### Activity
Exclude the images and repeat all remaining entries exactly.

─── Data to examine

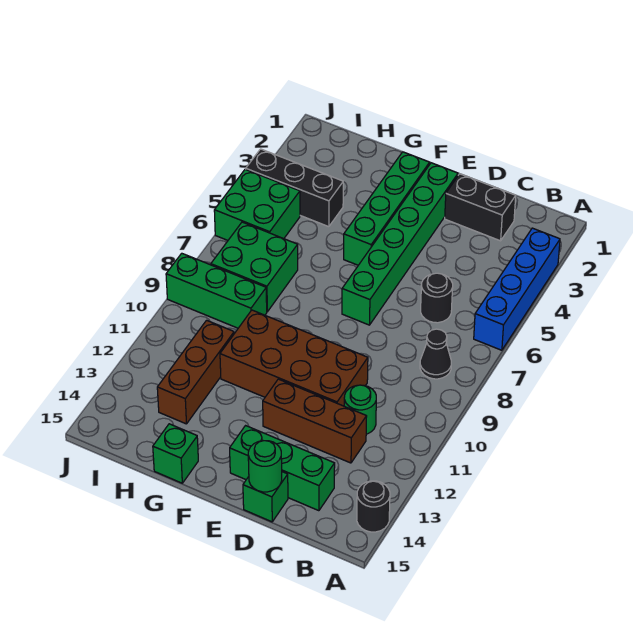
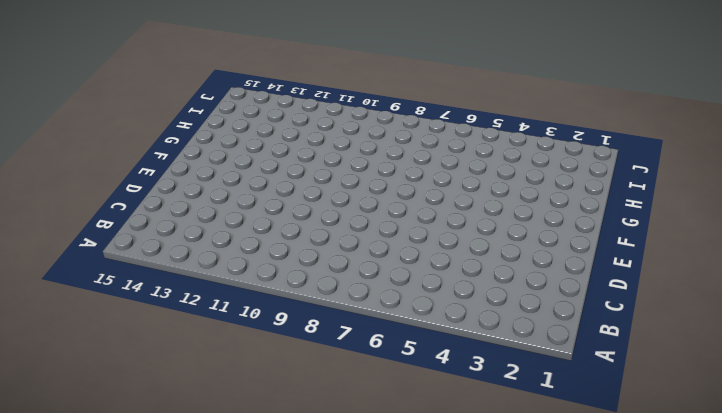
none -> blue brick A3:A6 level 1
none -> black round brick A14 level 1
none -> black cone B8 level 1

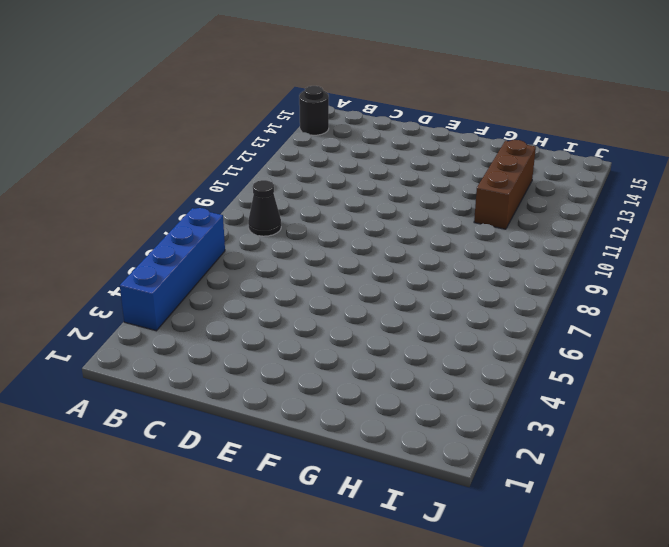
none -> black brick C2:D2 level 1
none -> black round brick C6 level 1
none -> green round brick C11 level 1

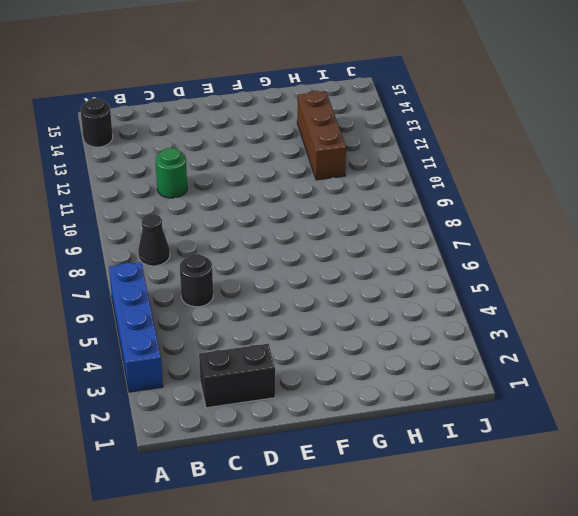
none -> brown brick C12:E12 level 1
none -> green brick C14:E14 level 1
none -> brown brick D10:G11 level 1

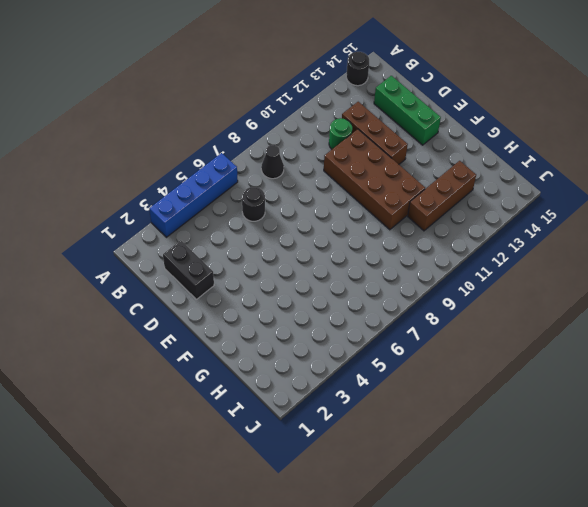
none -> green brick D15 level 1
none -> green brick E2:E7 level 1
none -> green brick F2:F5 level 1

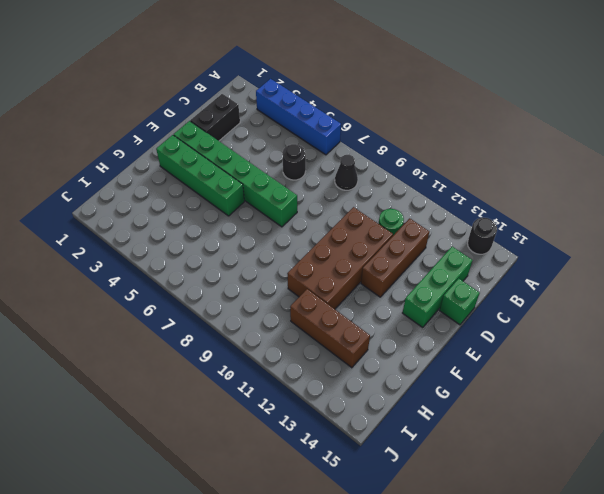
none -> green brick G15 level 1
none -> black brick H4:J4 level 1
none -> green brick H7:I8 level 1

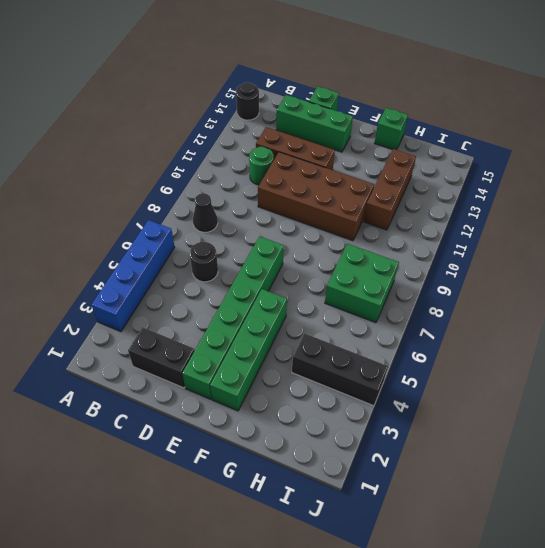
none -> green brick H9:J9 level 1
none -> green brick I5:J6 level 1
none -> green round brick D15 level 2

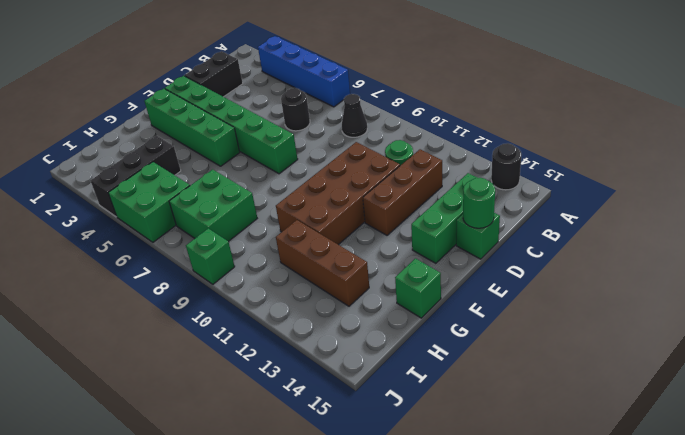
green brick J9 level 1 -> green brick H9:J9 level 1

──────

### Result of this exercise
none -> blue brick A3:A6 level 1
none -> black round brick A14 level 1
none -> black cone B8 level 1

none -> black brick C2:D2 level 1
none -> black round brick C6 level 1
none -> green round brick C11 level 1

none -> brown brick C12:E12 level 1
none -> green brick C14:E14 level 1
none -> brown brick D10:G11 level 1

none -> green brick D15 level 1
none -> green brick E2:E7 level 1
none -> green brick F2:F5 level 1

none -> green brick G15 level 1
none -> black brick H4:J4 level 1
none -> green brick H7:I8 level 1

none -> green brick H9:J9 level 1
none -> green brick I5:J6 level 1
none -> green round brick D15 level 2

green brick J9 level 1 -> green brick H9:J9 level 1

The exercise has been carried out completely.